Your assignment
An exact copy of the records is needed; please leave the images out.

Records to process
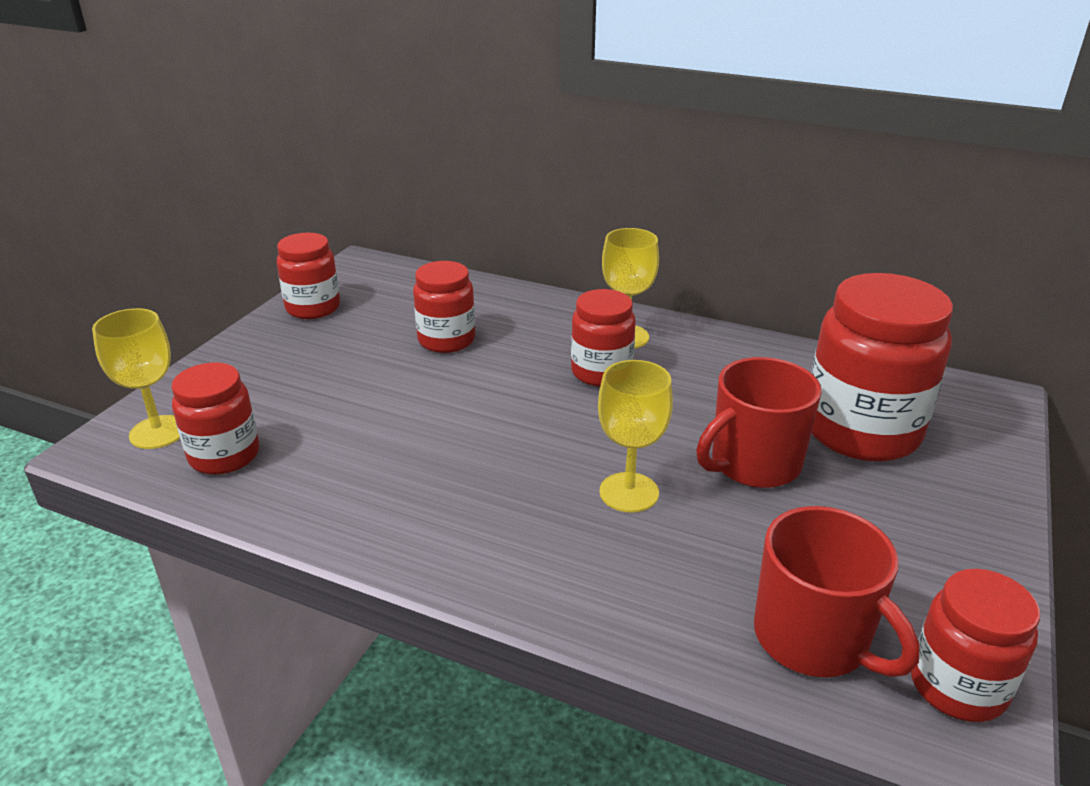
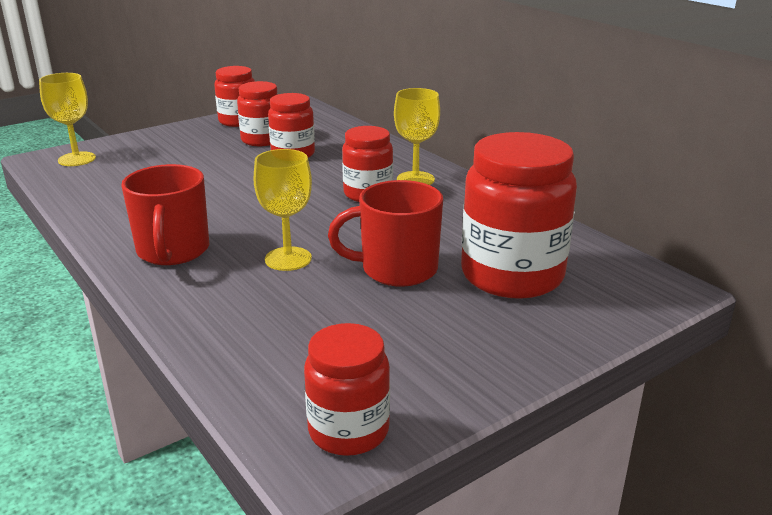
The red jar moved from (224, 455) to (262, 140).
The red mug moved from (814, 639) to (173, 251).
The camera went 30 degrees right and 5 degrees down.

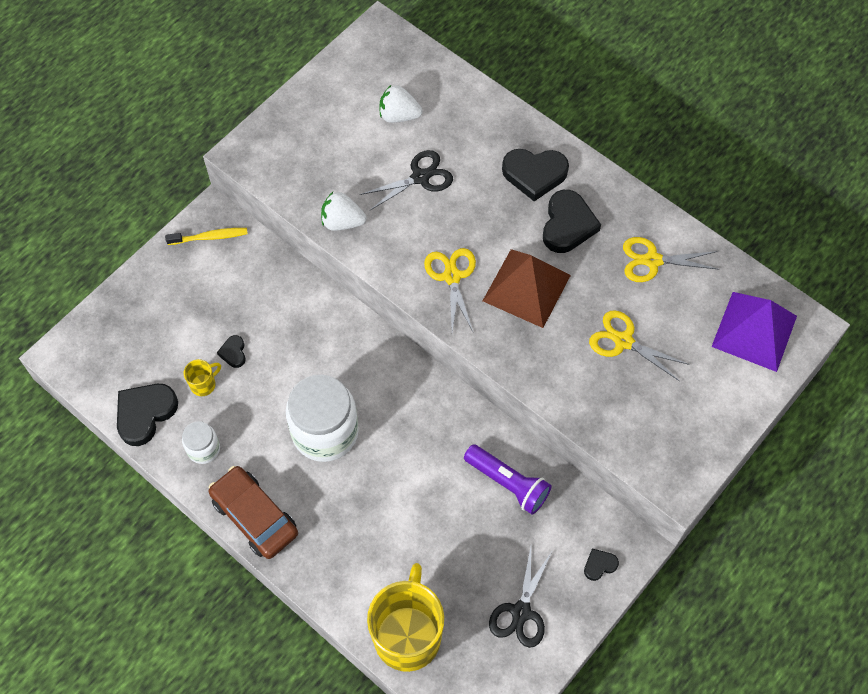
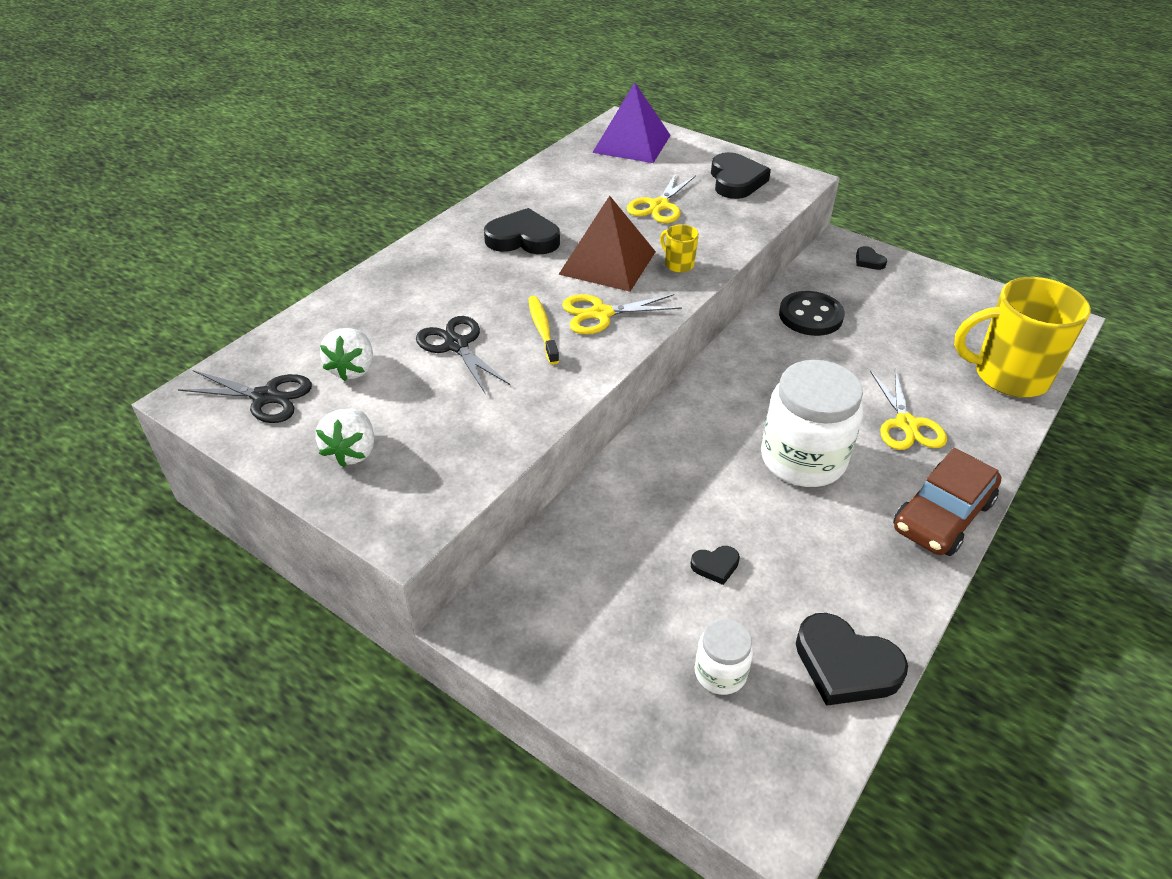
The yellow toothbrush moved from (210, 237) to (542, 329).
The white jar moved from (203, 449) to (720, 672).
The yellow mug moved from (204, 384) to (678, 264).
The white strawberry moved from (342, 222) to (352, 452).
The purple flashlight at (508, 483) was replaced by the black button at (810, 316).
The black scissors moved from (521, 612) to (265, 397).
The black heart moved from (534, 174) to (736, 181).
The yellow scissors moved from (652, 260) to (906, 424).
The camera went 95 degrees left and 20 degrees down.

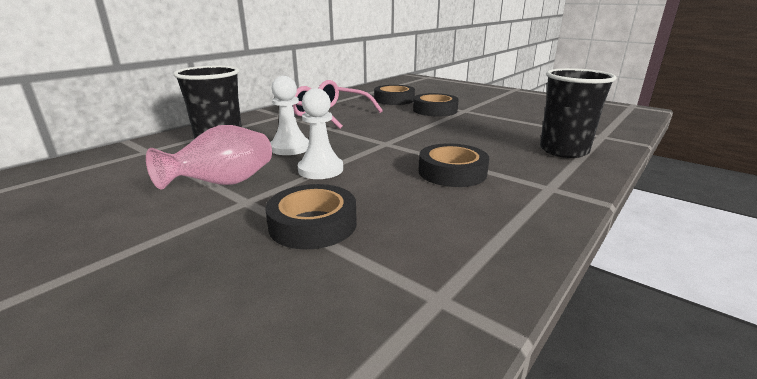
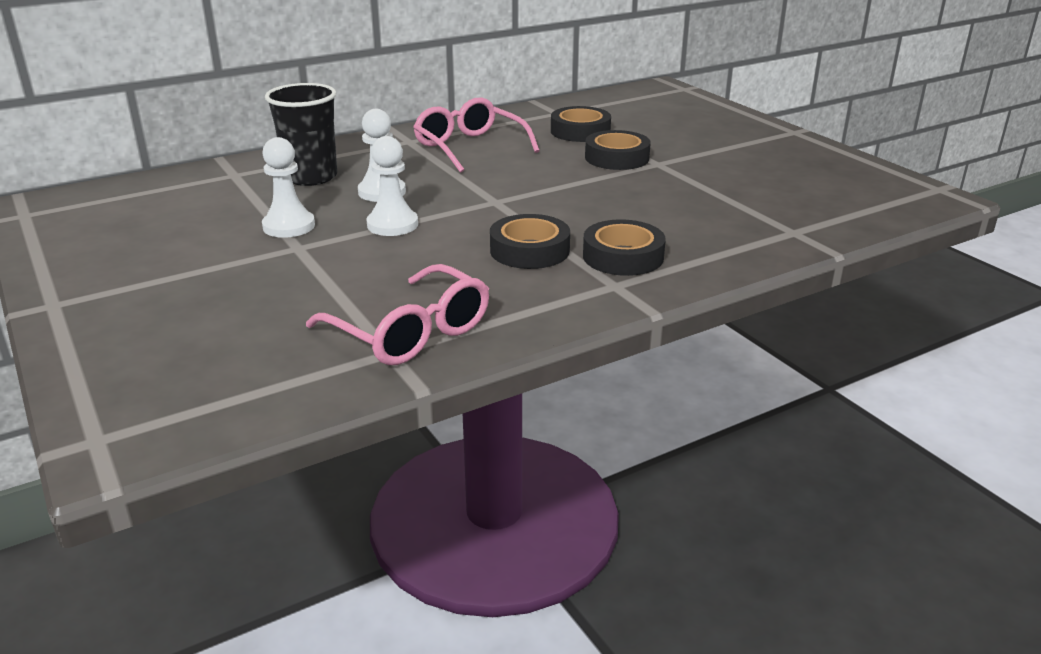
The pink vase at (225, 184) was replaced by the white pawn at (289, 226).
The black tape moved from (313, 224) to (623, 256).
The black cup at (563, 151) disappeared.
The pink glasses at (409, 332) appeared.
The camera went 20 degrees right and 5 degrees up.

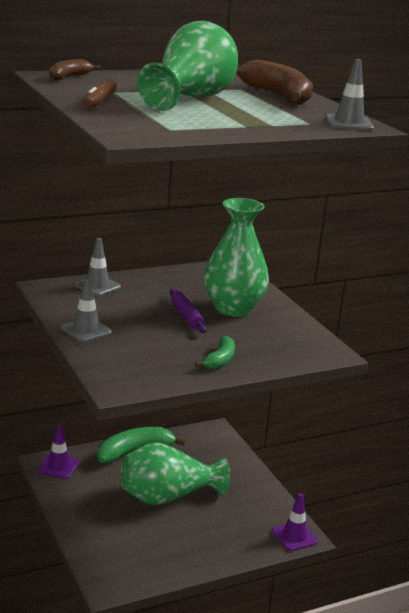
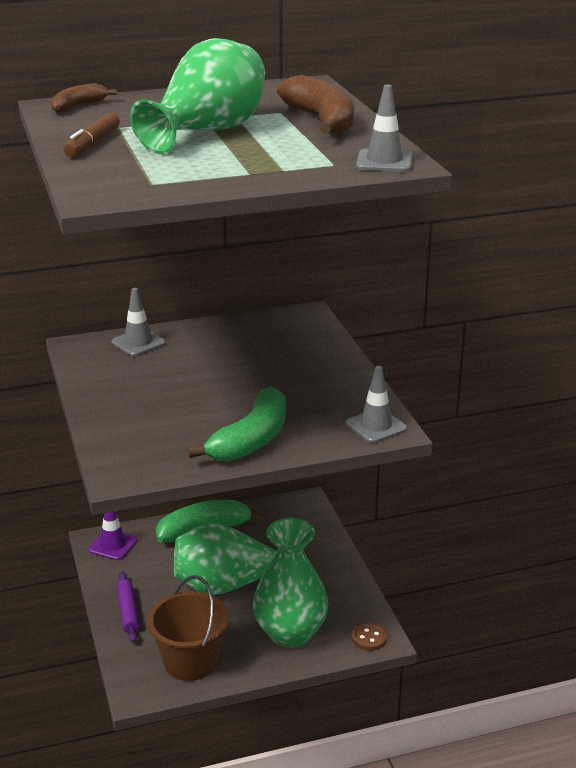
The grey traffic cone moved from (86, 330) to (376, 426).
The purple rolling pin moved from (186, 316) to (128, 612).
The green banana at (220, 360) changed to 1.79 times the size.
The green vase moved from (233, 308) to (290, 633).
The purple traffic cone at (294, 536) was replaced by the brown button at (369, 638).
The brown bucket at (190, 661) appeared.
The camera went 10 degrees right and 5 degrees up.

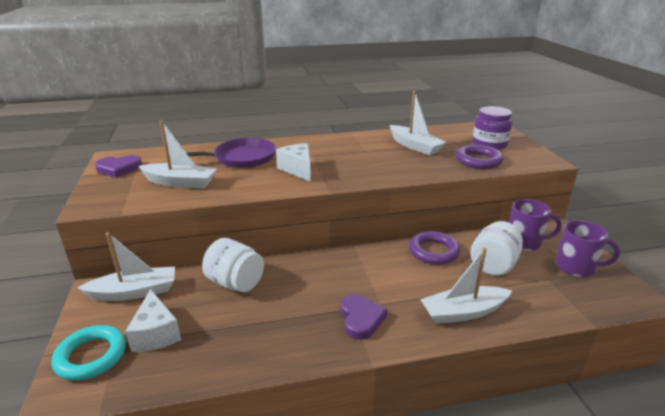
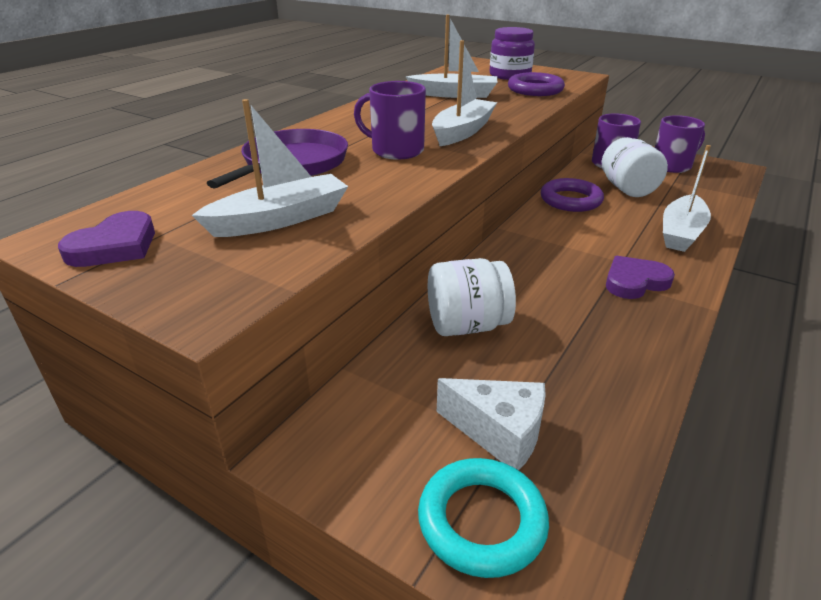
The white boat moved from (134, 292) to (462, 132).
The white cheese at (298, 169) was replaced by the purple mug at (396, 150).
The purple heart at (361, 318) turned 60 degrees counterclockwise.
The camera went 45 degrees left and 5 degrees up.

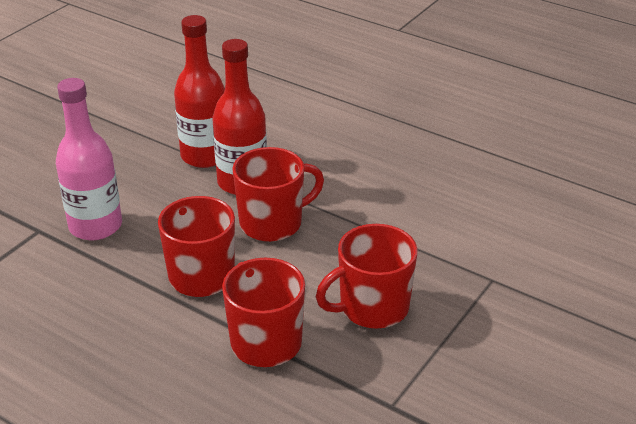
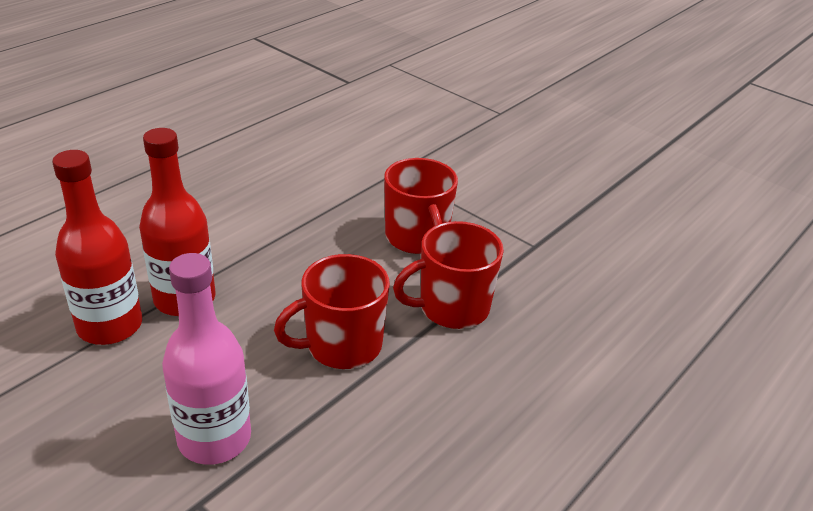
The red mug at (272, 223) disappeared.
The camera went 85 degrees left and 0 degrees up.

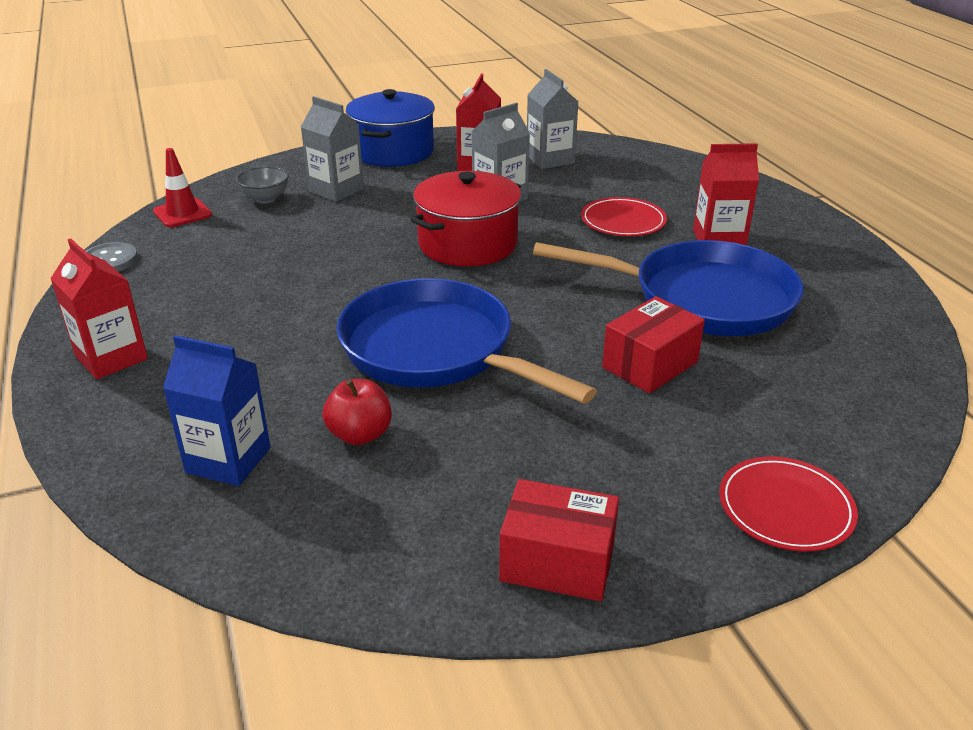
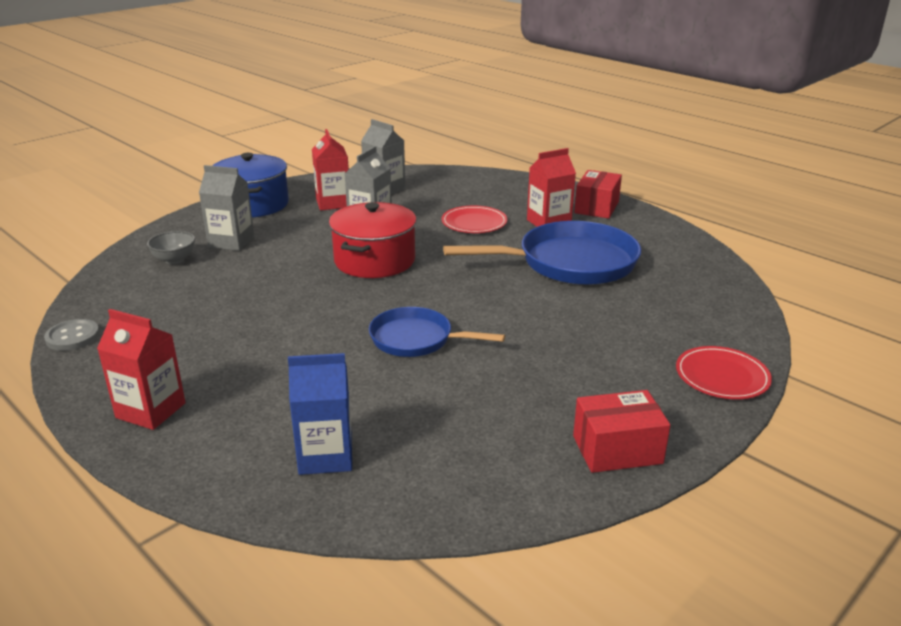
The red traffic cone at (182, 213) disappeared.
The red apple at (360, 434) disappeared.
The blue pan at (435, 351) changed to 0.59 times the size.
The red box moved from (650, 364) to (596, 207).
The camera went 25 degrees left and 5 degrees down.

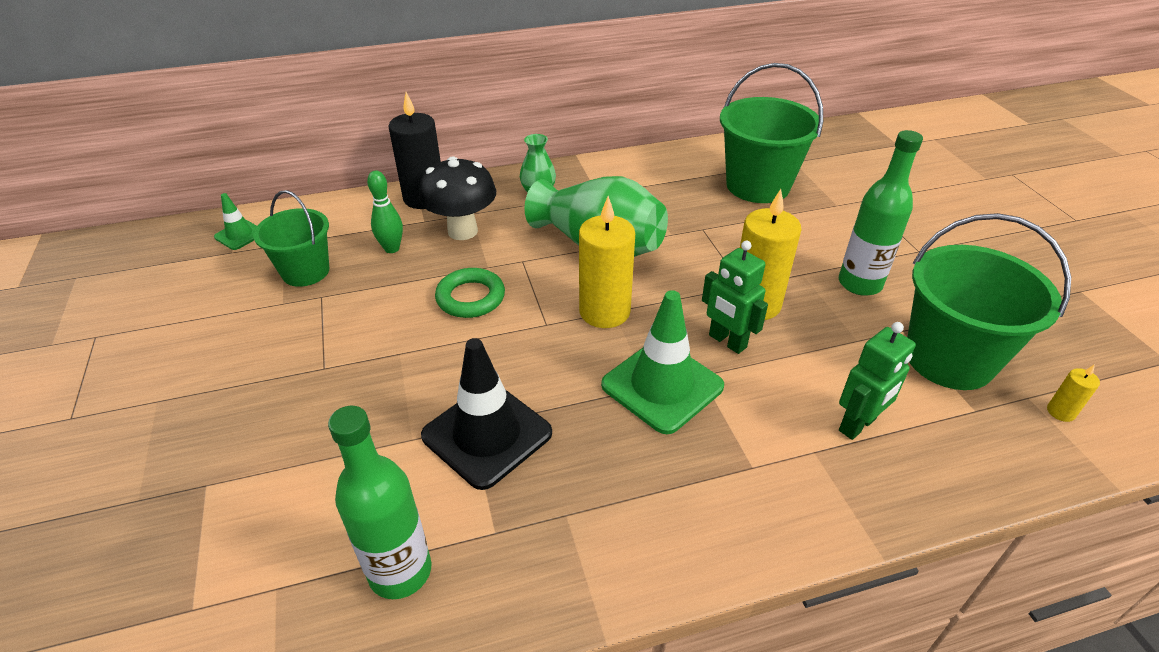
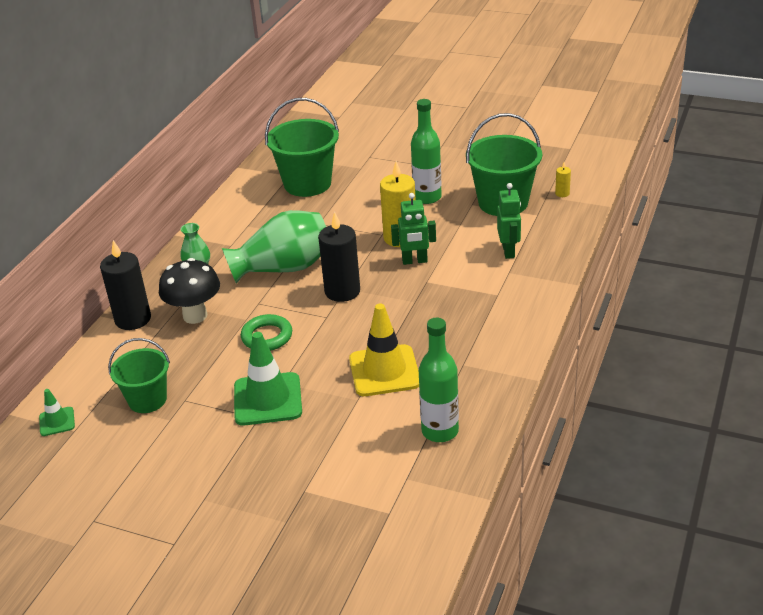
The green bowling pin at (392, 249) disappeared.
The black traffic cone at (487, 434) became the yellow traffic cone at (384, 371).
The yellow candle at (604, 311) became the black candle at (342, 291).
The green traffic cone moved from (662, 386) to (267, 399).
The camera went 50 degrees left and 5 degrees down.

Solution to the exercise
The red jar moved from (224, 455) to (262, 140).
The red mug moved from (814, 639) to (173, 251).
The camera went 30 degrees right and 5 degrees down.

The yellow toothbrush moved from (210, 237) to (542, 329).
The white jar moved from (203, 449) to (720, 672).
The yellow mug moved from (204, 384) to (678, 264).
The white strawberry moved from (342, 222) to (352, 452).
The purple flashlight at (508, 483) was replaced by the black button at (810, 316).
The black scissors moved from (521, 612) to (265, 397).
The black heart moved from (534, 174) to (736, 181).
The yellow scissors moved from (652, 260) to (906, 424).
The camera went 95 degrees left and 20 degrees down.

The pink vase at (225, 184) was replaced by the white pawn at (289, 226).
The black tape moved from (313, 224) to (623, 256).
The black cup at (563, 151) disappeared.
The pink glasses at (409, 332) appeared.
The camera went 20 degrees right and 5 degrees up.

The grey traffic cone moved from (86, 330) to (376, 426).
The purple rolling pin moved from (186, 316) to (128, 612).
The green banana at (220, 360) changed to 1.79 times the size.
The green vase moved from (233, 308) to (290, 633).
The purple traffic cone at (294, 536) was replaced by the brown button at (369, 638).
The brown bucket at (190, 661) appeared.
The camera went 10 degrees right and 5 degrees up.

The white boat moved from (134, 292) to (462, 132).
The white cheese at (298, 169) was replaced by the purple mug at (396, 150).
The purple heart at (361, 318) turned 60 degrees counterclockwise.
The camera went 45 degrees left and 5 degrees up.

The red mug at (272, 223) disappeared.
The camera went 85 degrees left and 0 degrees up.

The red traffic cone at (182, 213) disappeared.
The red apple at (360, 434) disappeared.
The blue pan at (435, 351) changed to 0.59 times the size.
The red box moved from (650, 364) to (596, 207).
The camera went 25 degrees left and 5 degrees down.

The green bowling pin at (392, 249) disappeared.
The black traffic cone at (487, 434) became the yellow traffic cone at (384, 371).
The yellow candle at (604, 311) became the black candle at (342, 291).
The green traffic cone moved from (662, 386) to (267, 399).
The camera went 50 degrees left and 5 degrees down.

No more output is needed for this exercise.